--- begin ---

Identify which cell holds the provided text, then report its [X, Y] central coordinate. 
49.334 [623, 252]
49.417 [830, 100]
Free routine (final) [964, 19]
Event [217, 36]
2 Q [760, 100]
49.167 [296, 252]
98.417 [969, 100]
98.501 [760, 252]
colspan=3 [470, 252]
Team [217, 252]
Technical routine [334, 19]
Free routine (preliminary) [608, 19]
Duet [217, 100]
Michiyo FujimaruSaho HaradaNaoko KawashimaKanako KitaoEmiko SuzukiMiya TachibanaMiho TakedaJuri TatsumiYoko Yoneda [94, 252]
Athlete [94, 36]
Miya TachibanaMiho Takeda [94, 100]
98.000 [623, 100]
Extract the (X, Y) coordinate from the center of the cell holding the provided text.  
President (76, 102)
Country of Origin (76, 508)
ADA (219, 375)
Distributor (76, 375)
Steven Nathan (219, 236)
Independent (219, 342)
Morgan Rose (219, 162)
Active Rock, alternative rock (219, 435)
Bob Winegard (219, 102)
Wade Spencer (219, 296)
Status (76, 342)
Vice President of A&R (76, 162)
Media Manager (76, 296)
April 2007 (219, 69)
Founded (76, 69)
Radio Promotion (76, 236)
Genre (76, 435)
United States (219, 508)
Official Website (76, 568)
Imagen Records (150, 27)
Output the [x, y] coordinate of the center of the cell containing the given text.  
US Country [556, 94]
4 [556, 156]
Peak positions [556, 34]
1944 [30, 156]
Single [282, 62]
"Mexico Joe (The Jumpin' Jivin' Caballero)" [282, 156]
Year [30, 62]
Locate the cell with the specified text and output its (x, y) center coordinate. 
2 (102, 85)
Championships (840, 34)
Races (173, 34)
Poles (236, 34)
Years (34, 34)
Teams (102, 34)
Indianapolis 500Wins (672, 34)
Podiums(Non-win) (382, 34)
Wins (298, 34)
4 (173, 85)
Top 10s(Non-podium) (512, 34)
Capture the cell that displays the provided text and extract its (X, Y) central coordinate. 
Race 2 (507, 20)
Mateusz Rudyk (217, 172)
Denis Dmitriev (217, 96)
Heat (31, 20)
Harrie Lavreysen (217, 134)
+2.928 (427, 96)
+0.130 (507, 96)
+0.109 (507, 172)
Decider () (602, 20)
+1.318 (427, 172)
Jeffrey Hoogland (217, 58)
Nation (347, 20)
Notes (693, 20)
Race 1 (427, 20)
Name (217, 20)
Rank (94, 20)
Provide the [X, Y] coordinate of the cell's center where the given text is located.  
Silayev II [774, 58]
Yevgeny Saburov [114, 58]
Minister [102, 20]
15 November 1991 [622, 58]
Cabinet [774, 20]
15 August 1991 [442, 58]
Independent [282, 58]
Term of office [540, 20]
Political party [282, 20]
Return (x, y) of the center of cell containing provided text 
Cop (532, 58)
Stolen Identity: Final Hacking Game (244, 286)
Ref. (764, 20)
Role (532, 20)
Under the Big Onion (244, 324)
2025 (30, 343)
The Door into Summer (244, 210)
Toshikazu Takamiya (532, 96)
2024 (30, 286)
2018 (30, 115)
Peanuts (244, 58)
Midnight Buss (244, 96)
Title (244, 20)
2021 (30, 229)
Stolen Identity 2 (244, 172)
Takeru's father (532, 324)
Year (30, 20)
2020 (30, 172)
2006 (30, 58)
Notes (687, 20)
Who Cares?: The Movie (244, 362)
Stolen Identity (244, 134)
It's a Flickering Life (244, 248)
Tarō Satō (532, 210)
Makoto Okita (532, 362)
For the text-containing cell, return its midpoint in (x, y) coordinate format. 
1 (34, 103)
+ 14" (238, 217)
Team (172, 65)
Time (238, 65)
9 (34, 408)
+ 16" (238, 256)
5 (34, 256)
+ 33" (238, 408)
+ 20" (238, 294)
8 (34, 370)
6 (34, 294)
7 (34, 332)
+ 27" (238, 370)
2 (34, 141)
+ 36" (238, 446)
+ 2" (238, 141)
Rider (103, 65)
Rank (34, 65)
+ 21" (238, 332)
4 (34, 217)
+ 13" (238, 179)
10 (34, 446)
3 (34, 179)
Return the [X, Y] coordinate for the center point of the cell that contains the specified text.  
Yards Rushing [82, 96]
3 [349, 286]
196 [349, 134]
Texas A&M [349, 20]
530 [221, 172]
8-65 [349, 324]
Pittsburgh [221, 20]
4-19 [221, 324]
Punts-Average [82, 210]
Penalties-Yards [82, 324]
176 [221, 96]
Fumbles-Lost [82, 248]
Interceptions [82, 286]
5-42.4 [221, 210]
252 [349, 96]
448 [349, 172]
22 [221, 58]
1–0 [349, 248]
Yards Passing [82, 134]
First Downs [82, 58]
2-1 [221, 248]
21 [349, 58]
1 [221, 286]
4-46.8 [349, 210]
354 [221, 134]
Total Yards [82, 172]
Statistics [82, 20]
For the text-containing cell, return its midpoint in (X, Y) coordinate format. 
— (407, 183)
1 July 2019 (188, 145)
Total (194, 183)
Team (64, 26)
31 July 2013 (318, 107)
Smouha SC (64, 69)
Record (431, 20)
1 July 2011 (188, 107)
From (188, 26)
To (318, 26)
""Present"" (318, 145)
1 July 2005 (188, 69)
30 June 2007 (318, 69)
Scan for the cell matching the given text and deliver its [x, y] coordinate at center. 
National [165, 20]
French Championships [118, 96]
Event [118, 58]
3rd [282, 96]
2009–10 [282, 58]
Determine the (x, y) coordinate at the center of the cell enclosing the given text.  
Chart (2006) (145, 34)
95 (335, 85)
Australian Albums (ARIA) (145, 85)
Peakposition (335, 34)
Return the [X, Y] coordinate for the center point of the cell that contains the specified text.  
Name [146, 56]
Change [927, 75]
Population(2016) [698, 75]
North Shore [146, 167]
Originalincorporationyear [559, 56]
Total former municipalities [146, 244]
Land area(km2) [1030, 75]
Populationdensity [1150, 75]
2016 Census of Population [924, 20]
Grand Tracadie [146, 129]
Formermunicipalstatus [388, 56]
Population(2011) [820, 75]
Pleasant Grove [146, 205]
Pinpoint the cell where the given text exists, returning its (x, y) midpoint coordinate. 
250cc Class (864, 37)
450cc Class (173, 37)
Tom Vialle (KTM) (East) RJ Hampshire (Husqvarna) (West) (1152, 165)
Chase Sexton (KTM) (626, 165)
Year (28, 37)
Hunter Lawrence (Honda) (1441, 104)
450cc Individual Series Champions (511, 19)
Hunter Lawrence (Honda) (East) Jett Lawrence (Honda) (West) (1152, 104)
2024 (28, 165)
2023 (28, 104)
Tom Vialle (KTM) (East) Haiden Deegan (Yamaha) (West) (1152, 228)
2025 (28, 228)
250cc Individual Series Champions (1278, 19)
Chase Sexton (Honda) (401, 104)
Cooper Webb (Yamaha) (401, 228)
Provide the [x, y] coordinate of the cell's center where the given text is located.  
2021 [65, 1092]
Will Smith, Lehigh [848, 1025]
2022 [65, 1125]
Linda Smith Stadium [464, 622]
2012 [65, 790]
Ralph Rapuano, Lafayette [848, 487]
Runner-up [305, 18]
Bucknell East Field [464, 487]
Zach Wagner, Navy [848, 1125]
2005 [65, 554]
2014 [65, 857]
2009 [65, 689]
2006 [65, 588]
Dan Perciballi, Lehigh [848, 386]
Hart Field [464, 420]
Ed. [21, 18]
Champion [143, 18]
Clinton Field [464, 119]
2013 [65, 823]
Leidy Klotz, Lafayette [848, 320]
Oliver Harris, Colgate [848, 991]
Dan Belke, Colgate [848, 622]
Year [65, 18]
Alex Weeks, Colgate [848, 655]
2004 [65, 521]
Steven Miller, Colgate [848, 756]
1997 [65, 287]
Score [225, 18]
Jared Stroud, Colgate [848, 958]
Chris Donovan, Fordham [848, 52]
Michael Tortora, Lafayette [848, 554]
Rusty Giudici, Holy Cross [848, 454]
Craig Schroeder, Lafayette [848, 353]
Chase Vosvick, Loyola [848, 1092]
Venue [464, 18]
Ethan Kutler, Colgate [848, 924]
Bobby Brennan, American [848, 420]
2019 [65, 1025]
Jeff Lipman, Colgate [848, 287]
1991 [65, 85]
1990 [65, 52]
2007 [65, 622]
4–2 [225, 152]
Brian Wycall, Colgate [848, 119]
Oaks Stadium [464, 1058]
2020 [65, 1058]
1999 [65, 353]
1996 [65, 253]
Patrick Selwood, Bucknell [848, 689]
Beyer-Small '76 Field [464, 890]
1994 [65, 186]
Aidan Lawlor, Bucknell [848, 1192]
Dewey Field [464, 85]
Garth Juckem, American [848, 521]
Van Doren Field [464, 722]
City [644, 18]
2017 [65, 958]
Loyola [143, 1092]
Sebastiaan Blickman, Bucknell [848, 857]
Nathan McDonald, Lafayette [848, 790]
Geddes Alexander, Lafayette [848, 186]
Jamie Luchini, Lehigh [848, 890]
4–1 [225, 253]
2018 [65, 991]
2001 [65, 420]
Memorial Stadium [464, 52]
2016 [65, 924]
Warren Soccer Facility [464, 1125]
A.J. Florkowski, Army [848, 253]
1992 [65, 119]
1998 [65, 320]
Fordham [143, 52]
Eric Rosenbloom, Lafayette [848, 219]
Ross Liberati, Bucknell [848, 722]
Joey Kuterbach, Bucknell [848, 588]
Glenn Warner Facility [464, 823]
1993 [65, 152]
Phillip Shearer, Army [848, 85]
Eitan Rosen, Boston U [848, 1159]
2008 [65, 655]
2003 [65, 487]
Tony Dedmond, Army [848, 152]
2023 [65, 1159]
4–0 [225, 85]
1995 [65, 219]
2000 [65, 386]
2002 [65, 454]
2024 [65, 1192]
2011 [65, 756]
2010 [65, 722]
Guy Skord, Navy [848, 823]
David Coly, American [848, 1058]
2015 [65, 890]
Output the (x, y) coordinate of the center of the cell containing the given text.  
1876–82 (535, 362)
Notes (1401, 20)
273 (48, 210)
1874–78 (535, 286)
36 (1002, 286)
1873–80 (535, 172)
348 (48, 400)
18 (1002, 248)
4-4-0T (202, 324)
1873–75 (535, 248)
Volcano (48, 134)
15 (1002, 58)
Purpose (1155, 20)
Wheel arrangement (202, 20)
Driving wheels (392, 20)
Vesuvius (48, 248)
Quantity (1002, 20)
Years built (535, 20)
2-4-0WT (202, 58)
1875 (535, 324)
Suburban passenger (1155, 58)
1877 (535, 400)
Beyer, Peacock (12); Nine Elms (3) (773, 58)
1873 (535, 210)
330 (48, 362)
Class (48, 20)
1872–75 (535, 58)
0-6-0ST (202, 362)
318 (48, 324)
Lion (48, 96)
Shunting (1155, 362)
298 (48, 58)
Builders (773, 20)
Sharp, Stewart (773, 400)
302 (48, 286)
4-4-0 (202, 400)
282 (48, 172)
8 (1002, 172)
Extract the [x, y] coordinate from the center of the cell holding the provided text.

--- end ---

• Task goal: Echo everything from the start of the material down to the line that contains "Genre (76, 435)", keeping every line as it is.

• Task response:
Identify which cell holds the provided text, then report its [X, Y] central coordinate. 
49.334 [623, 252]
49.417 [830, 100]
Free routine (final) [964, 19]
Event [217, 36]
2 Q [760, 100]
49.167 [296, 252]
98.417 [969, 100]
98.501 [760, 252]
colspan=3 [470, 252]
Team [217, 252]
Technical routine [334, 19]
Free routine (preliminary) [608, 19]
Duet [217, 100]
Michiyo FujimaruSaho HaradaNaoko KawashimaKanako KitaoEmiko SuzukiMiya TachibanaMiho TakedaJuri TatsumiYoko Yoneda [94, 252]
Athlete [94, 36]
Miya TachibanaMiho Takeda [94, 100]
98.000 [623, 100]
Extract the (X, Y) coordinate from the center of the cell holding the provided text.  
President (76, 102)
Country of Origin (76, 508)
ADA (219, 375)
Distributor (76, 375)
Steven Nathan (219, 236)
Independent (219, 342)
Morgan Rose (219, 162)
Active Rock, alternative rock (219, 435)
Bob Winegard (219, 102)
Wade Spencer (219, 296)
Status (76, 342)
Vice President of A&R (76, 162)
Media Manager (76, 296)
April 2007 (219, 69)
Founded (76, 69)
Radio Promotion (76, 236)
Genre (76, 435)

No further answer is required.